[Assigned task]:
Each entry below is to be written out exactly, and the pictures are to be left out.

+ + + + + + +

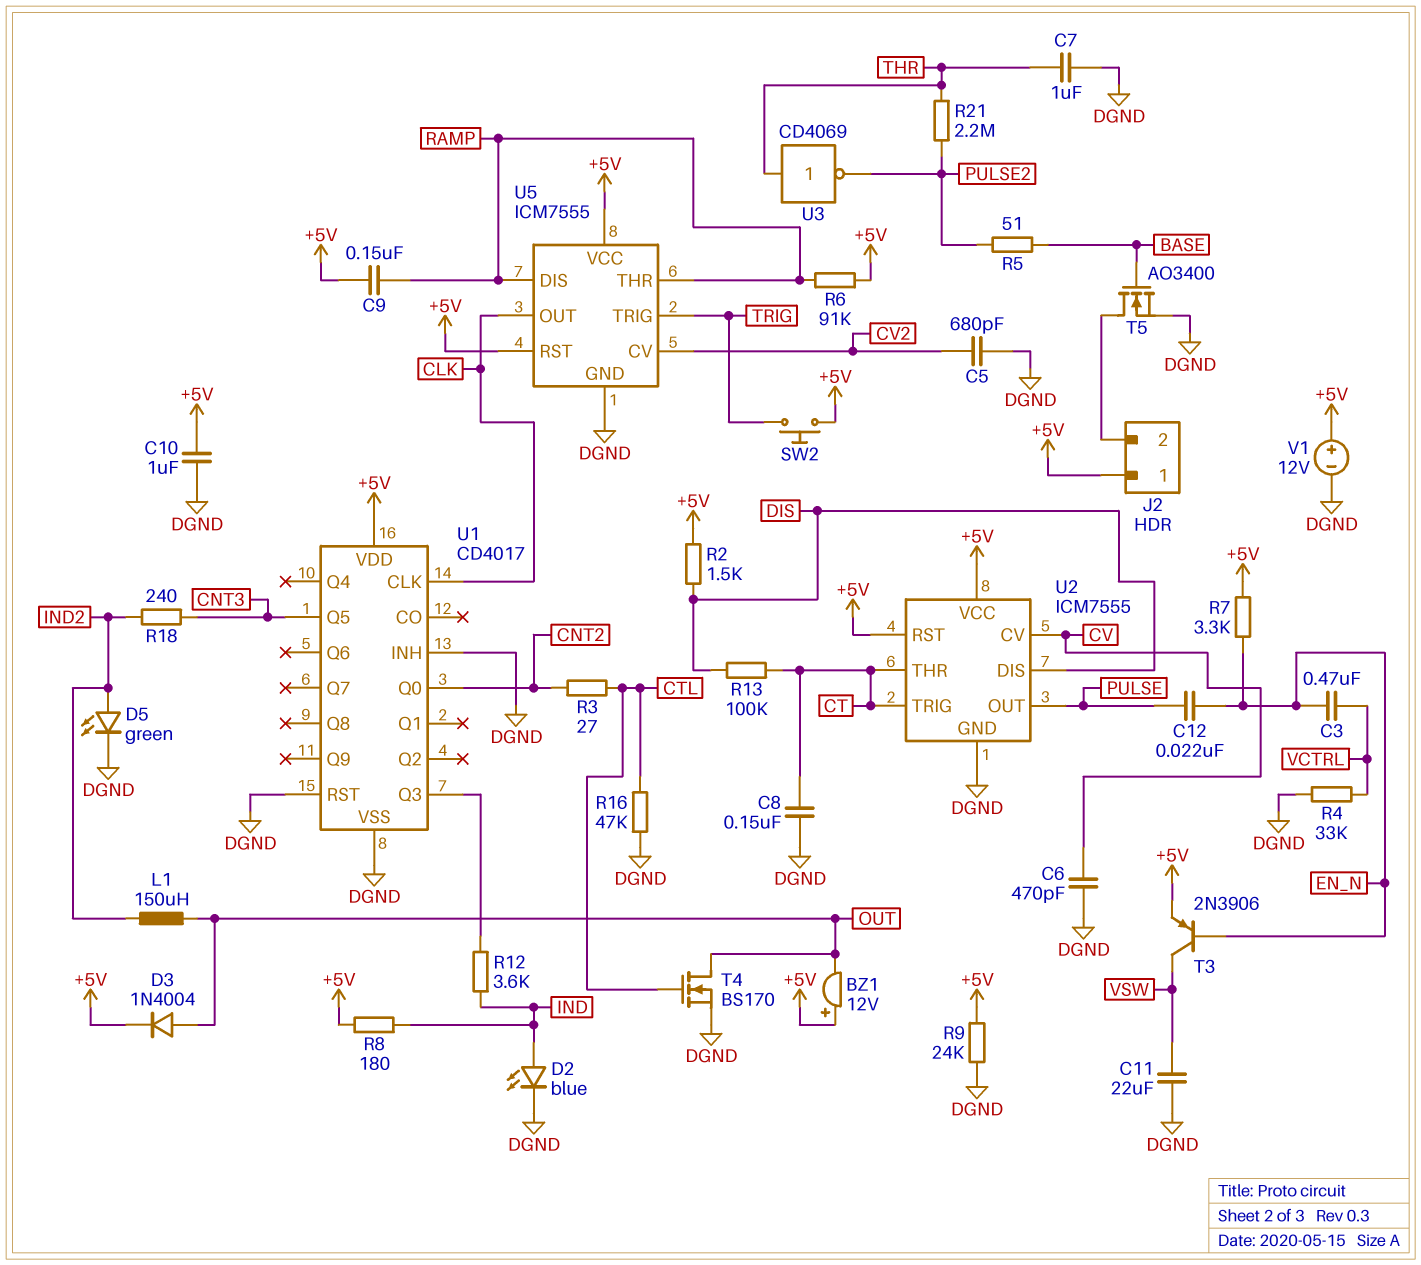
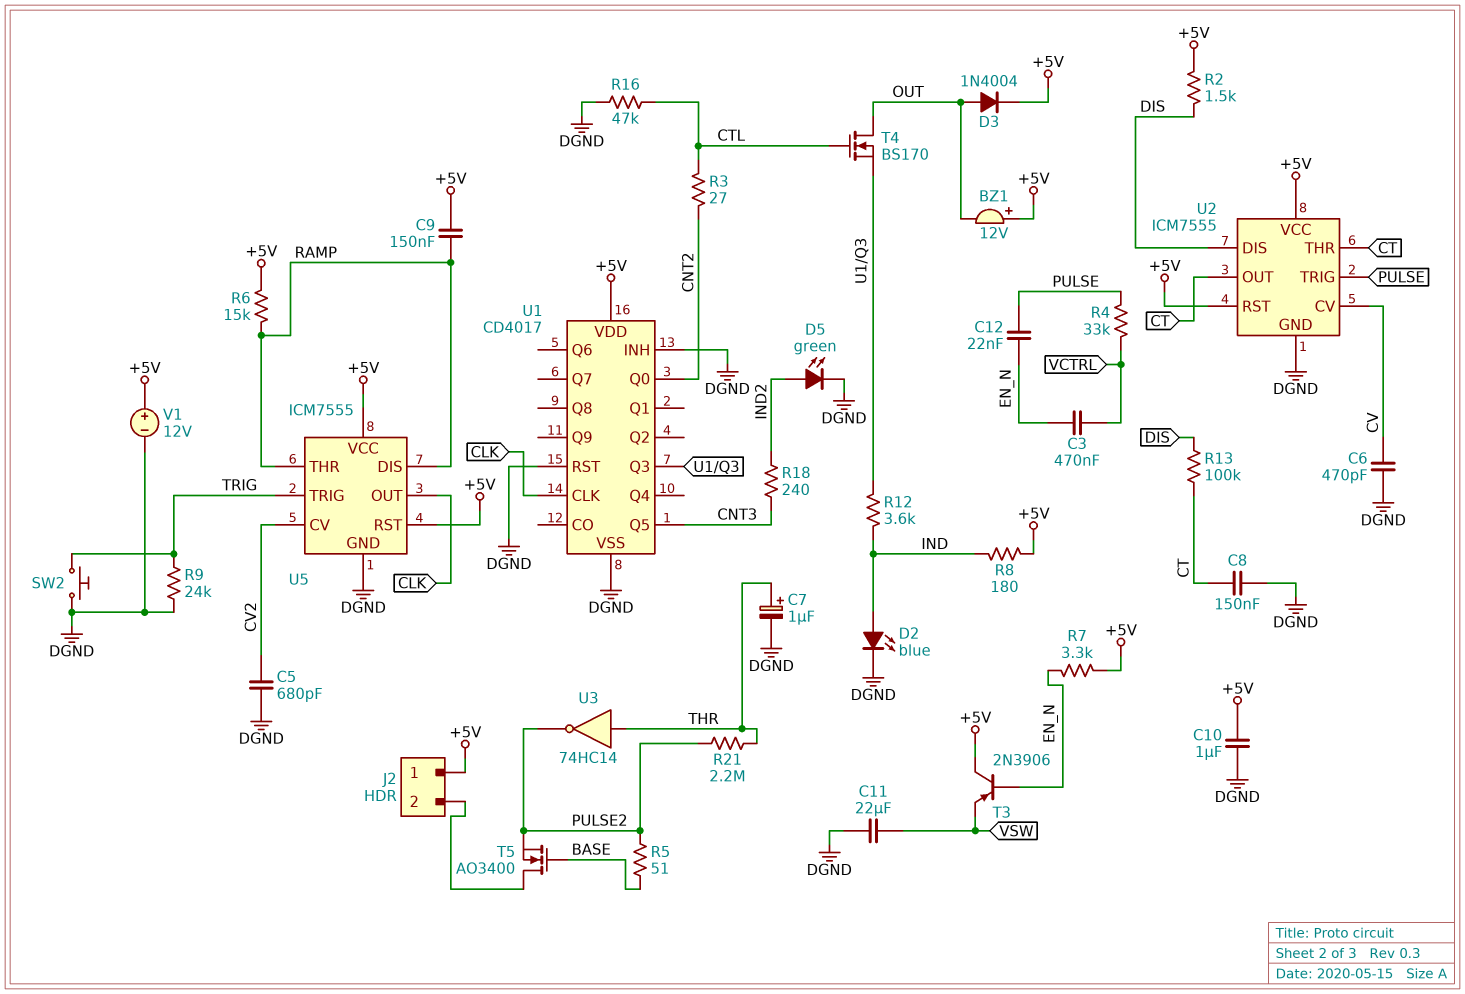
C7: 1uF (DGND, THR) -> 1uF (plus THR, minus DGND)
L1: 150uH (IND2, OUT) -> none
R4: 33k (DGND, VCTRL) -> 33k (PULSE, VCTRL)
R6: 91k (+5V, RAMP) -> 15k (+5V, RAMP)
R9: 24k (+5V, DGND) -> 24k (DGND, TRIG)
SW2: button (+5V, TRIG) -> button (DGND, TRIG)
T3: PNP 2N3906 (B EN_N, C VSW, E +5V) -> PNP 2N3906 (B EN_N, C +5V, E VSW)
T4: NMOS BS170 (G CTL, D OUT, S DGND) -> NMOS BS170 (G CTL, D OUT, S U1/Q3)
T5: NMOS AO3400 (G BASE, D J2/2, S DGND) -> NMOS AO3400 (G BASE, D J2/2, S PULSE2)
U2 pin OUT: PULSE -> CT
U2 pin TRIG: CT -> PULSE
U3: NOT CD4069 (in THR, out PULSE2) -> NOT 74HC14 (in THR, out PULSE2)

+ + + + + + +

[Written solution]:
C7: 1uF (DGND, THR) -> 1uF (plus THR, minus DGND)
L1: 150uH (IND2, OUT) -> none
R4: 33k (DGND, VCTRL) -> 33k (PULSE, VCTRL)
R6: 91k (+5V, RAMP) -> 15k (+5V, RAMP)
R9: 24k (+5V, DGND) -> 24k (DGND, TRIG)
SW2: button (+5V, TRIG) -> button (DGND, TRIG)
T3: PNP 2N3906 (B EN_N, C VSW, E +5V) -> PNP 2N3906 (B EN_N, C +5V, E VSW)
T4: NMOS BS170 (G CTL, D OUT, S DGND) -> NMOS BS170 (G CTL, D OUT, S U1/Q3)
T5: NMOS AO3400 (G BASE, D J2/2, S DGND) -> NMOS AO3400 (G BASE, D J2/2, S PULSE2)
U2 pin OUT: PULSE -> CT
U2 pin TRIG: CT -> PULSE
U3: NOT CD4069 (in THR, out PULSE2) -> NOT 74HC14 (in THR, out PULSE2)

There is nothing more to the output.